Given entries section start

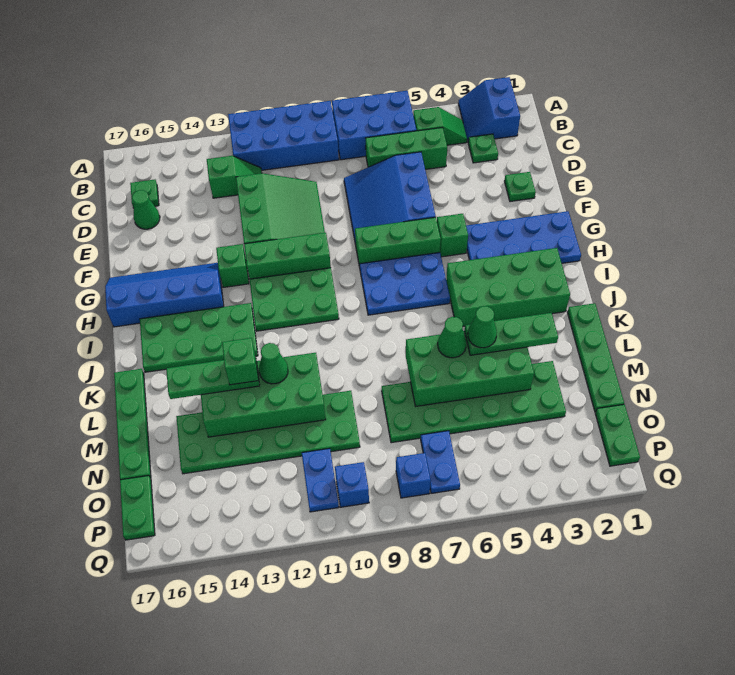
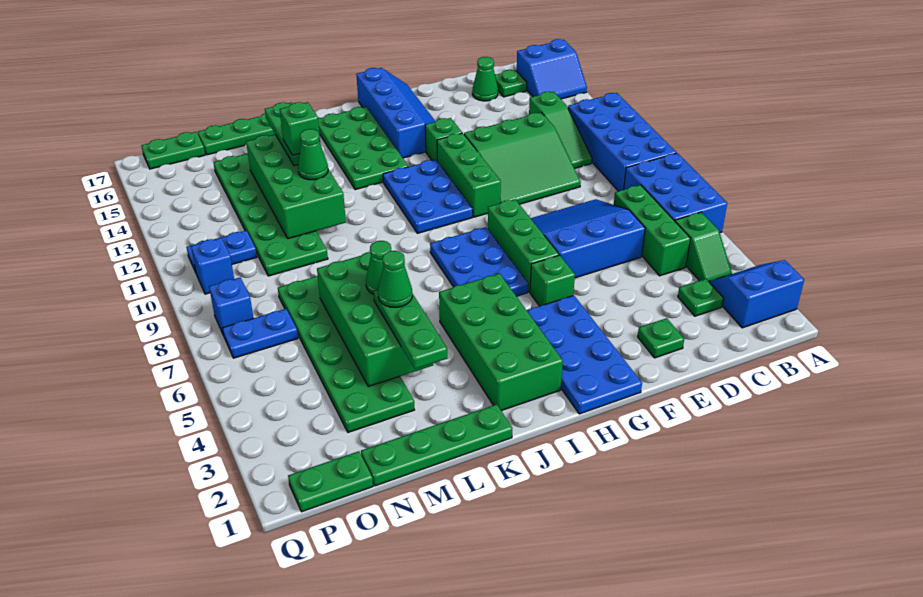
none -> blue slope A15:B16 level 1 top 16
green slope C12:C13 level 1 top 13 -> green slope C11:C13 level 1 top 13
green plate H10:I12 level 1 -> blue plate H10:I12 level 1

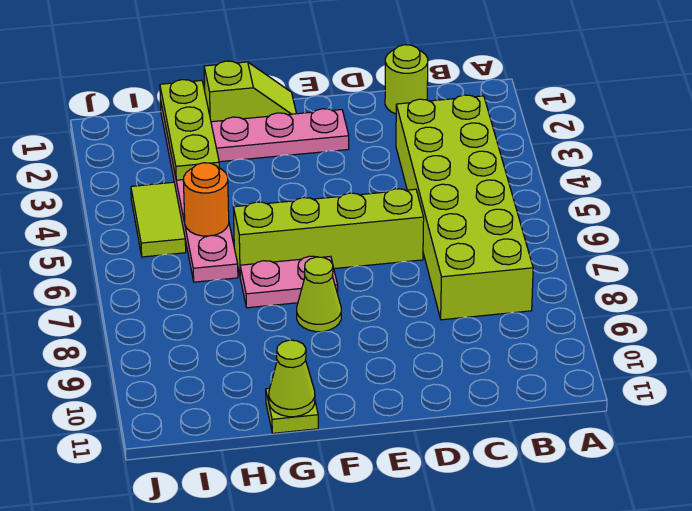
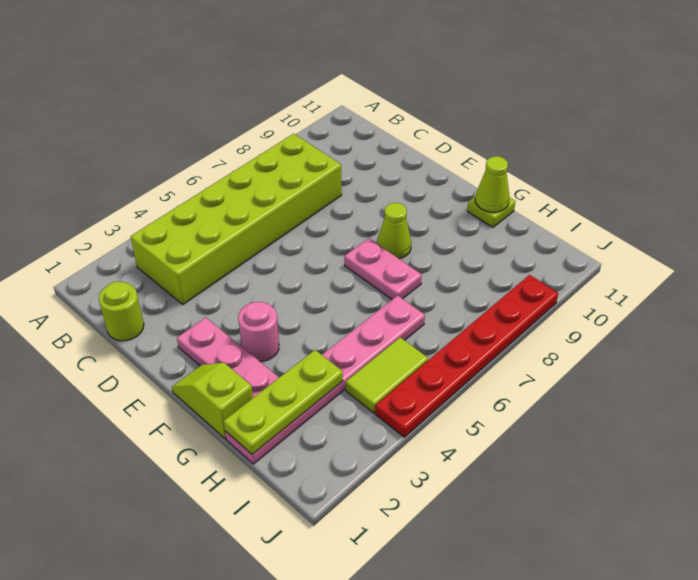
lime brick D6:G6 level 1 -> none
none -> pink round brick F3 level 1
orange round brick H5 level 2 -> none
none -> red plate J4:J9 level 1

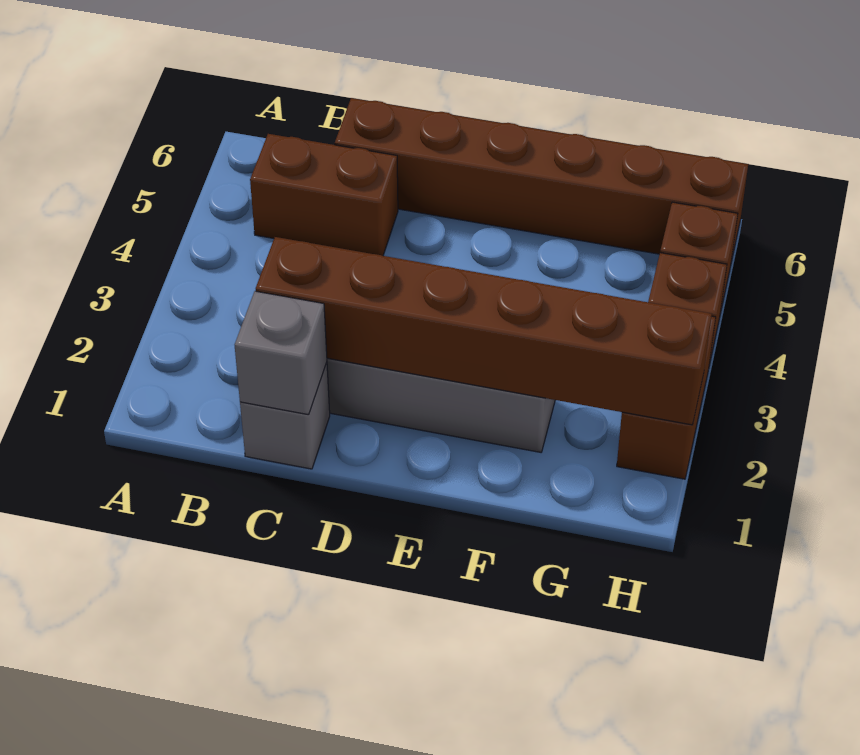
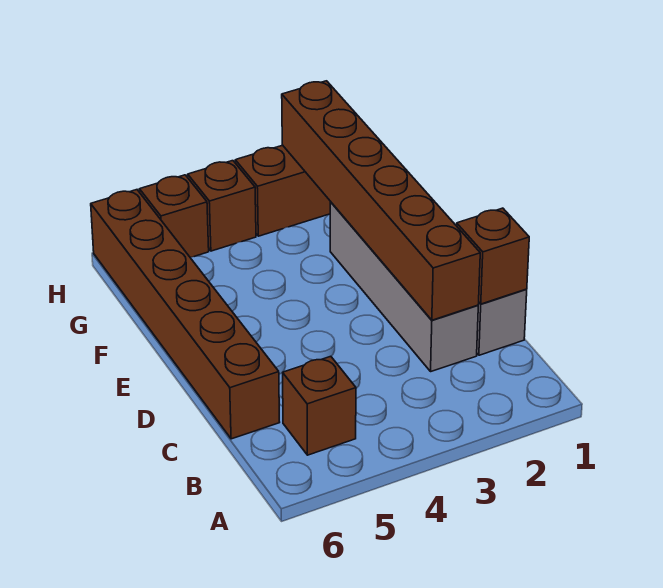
brown brick B5:C5 level 1 -> brown brick B5 level 1
grey brick C1 level 2 -> brown brick C1 level 2

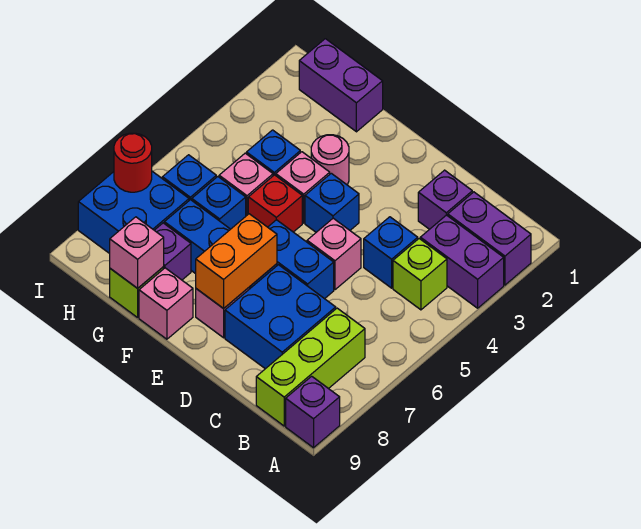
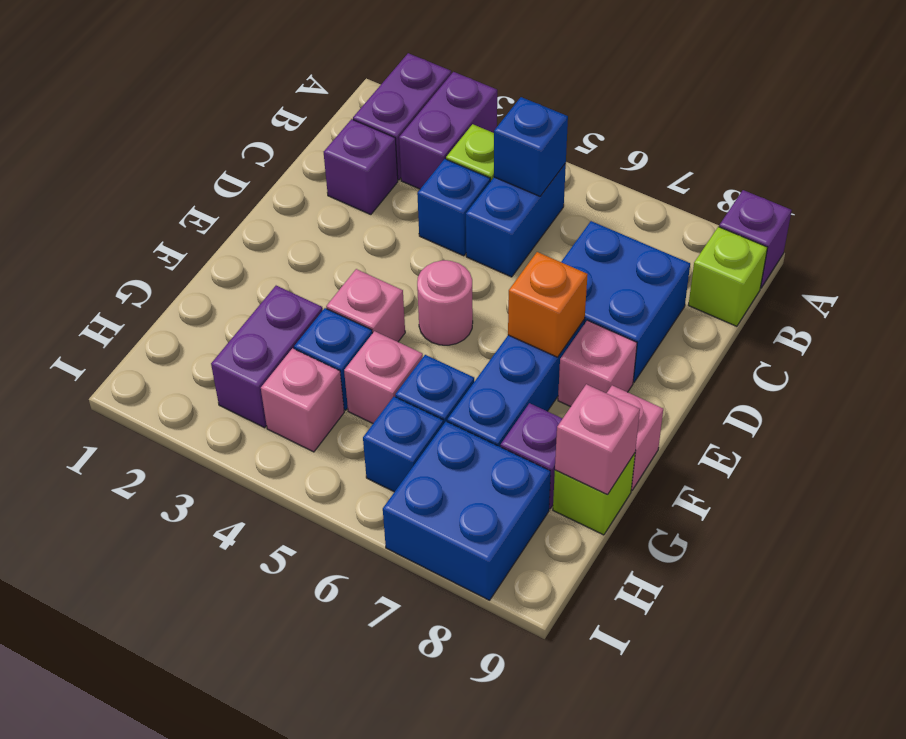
lime brick B7:B9 level 1 -> lime brick B9 level 1
pink brick D5 level 1 -> pink brick H4 level 1
blue brick D6:E6 level 1 -> blue brick B5:C5 level 1
blue brick E4 level 1 -> blue brick B5 level 2
orange brick E7:E8 level 2 -> orange brick E7 level 2
pink round brick F3 level 1 -> pink round brick E5 level 1
red brick F5 level 1 -> none
purple brick G1:H1 level 1 -> purple brick G3:H3 level 1
red round brick I7 level 2 -> none

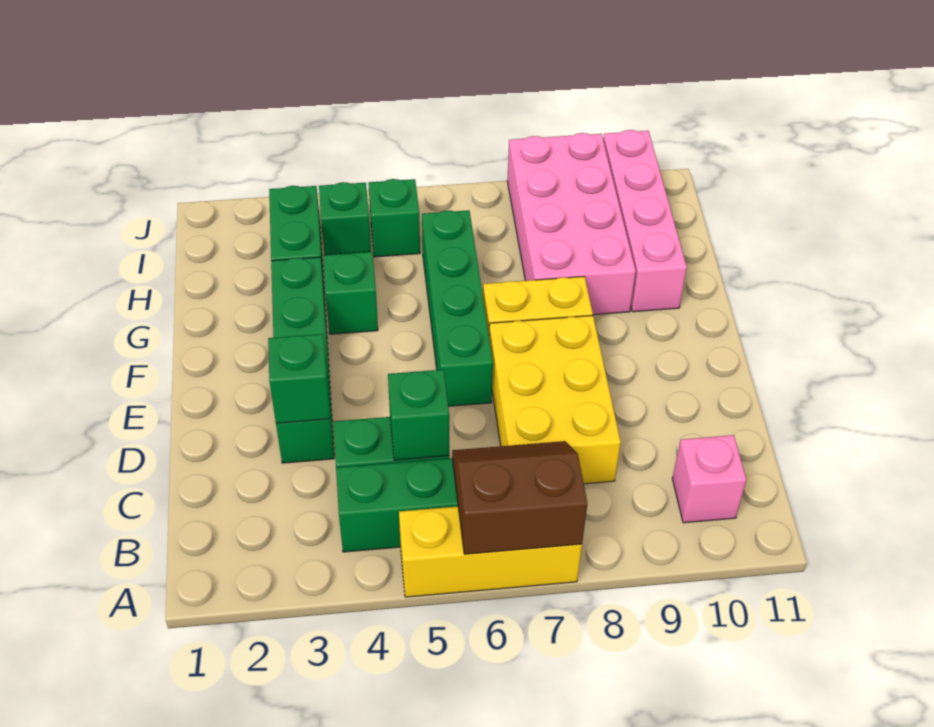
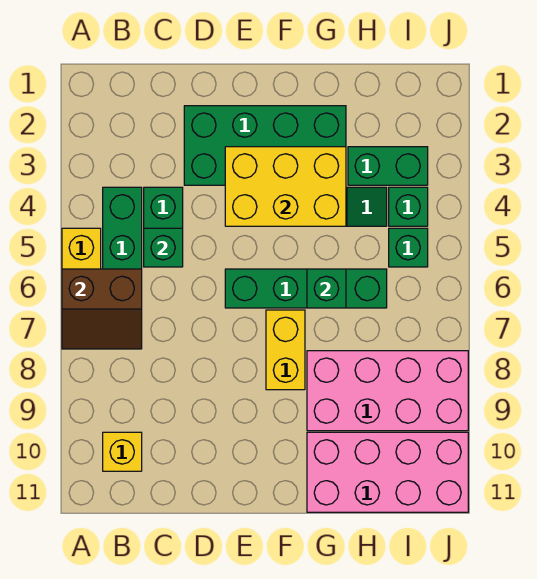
brown slope A6:B7 level 2 top A -> brown slope A6:B7 level 2 top 6
pink brick B10 level 1 -> yellow brick B10 level 1
yellow brick C7:E8 level 1 -> yellow brick E3:G4 level 2
green brick D3:G3 level 1 -> green brick D2:G3 level 1
green brick D3 level 2 -> green brick G6 level 2
pink brick G10:J10 level 1 -> pink brick G10:J11 level 1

Given entries section end

» What you should do: Reproduce each entry verbatim, excluding any embedded images.

» Task result:
none -> blue slope A15:B16 level 1 top 16
green slope C12:C13 level 1 top 13 -> green slope C11:C13 level 1 top 13
green plate H10:I12 level 1 -> blue plate H10:I12 level 1

lime brick D6:G6 level 1 -> none
none -> pink round brick F3 level 1
orange round brick H5 level 2 -> none
none -> red plate J4:J9 level 1

brown brick B5:C5 level 1 -> brown brick B5 level 1
grey brick C1 level 2 -> brown brick C1 level 2

lime brick B7:B9 level 1 -> lime brick B9 level 1
pink brick D5 level 1 -> pink brick H4 level 1
blue brick D6:E6 level 1 -> blue brick B5:C5 level 1
blue brick E4 level 1 -> blue brick B5 level 2
orange brick E7:E8 level 2 -> orange brick E7 level 2
pink round brick F3 level 1 -> pink round brick E5 level 1
red brick F5 level 1 -> none
purple brick G1:H1 level 1 -> purple brick G3:H3 level 1
red round brick I7 level 2 -> none

brown slope A6:B7 level 2 top A -> brown slope A6:B7 level 2 top 6
pink brick B10 level 1 -> yellow brick B10 level 1
yellow brick C7:E8 level 1 -> yellow brick E3:G4 level 2
green brick D3:G3 level 1 -> green brick D2:G3 level 1
green brick D3 level 2 -> green brick G6 level 2
pink brick G10:J10 level 1 -> pink brick G10:J11 level 1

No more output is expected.